> YOUR TASK:
Retype the line with "D5: diode (A n15, K n24) -> none" in it, then each line after it to the end of the data, word for word.

** SUPPLIED DATA follows **

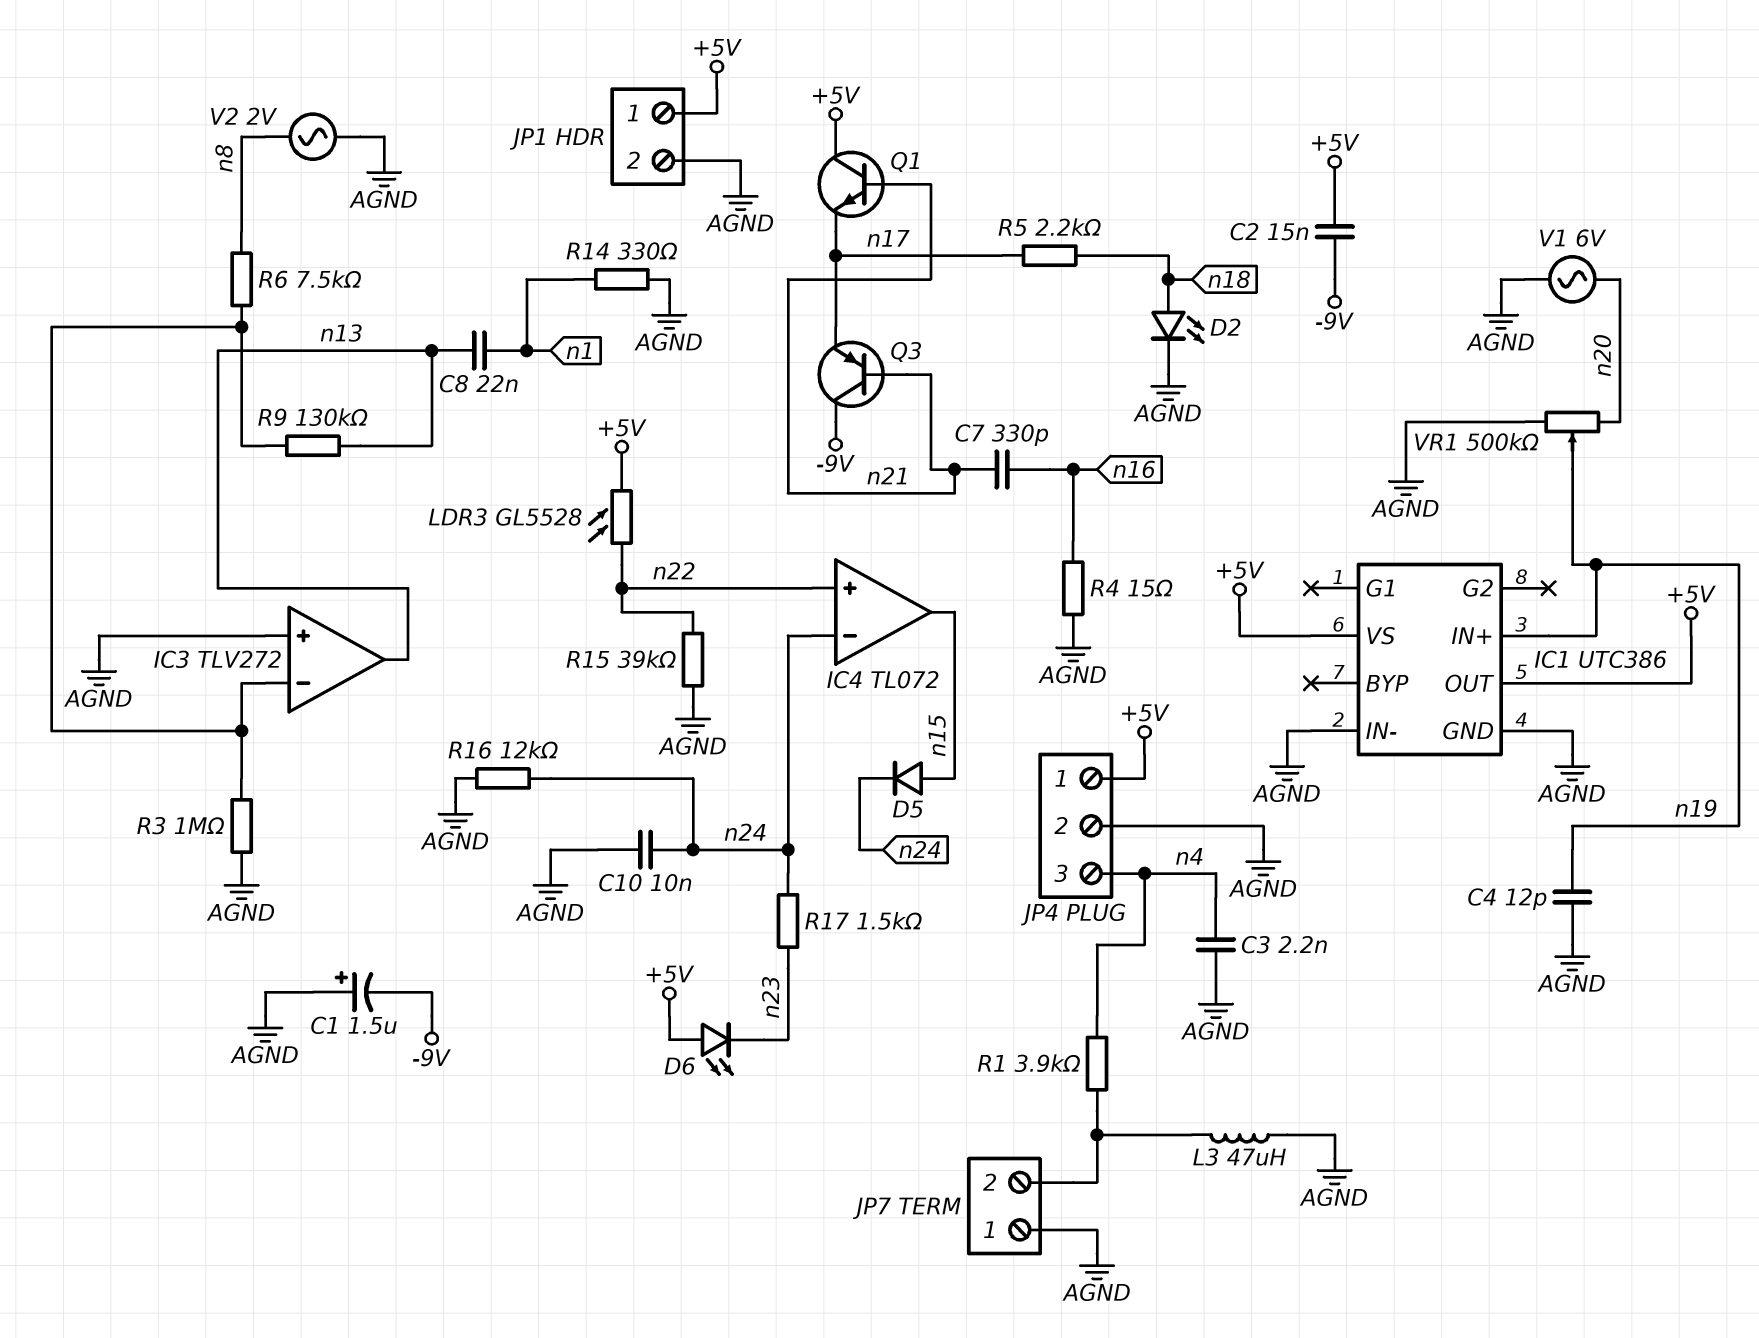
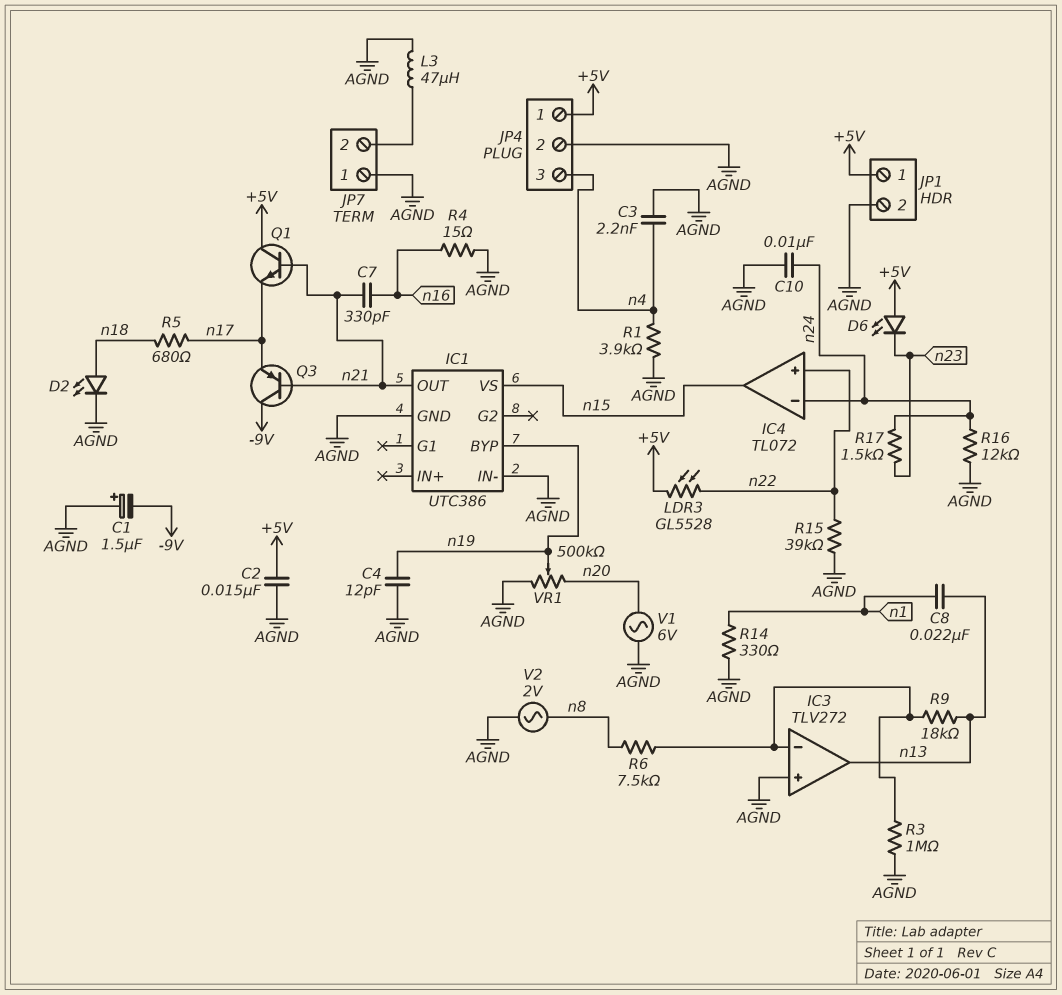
C2: 15nF (+5V, -9V) -> 15nF (+5V, AGND)
D5: diode (A n15, K n24) -> none
IC1 pin BYP: none -> n19
IC1 pin IN+: n19 -> none
IC1 pin OUT: +5V -> n21
IC1 pin VS: +5V -> n15
R1: 3.9k (JP7/2, n4) -> 3.9k (AGND, n4)
R5: 2.2k (n17, n18) -> 680 (n17, n18)
R9: 130k (IC3/in-, n13) -> 18k (IC3/in-, n13)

** End of SUPPLIED DATA **

> THE COMPLETED TASK:
D5: diode (A n15, K n24) -> none
IC1 pin BYP: none -> n19
IC1 pin IN+: n19 -> none
IC1 pin OUT: +5V -> n21
IC1 pin VS: +5V -> n15
R1: 3.9k (JP7/2, n4) -> 3.9k (AGND, n4)
R5: 2.2k (n17, n18) -> 680 (n17, n18)
R9: 130k (IC3/in-, n13) -> 18k (IC3/in-, n13)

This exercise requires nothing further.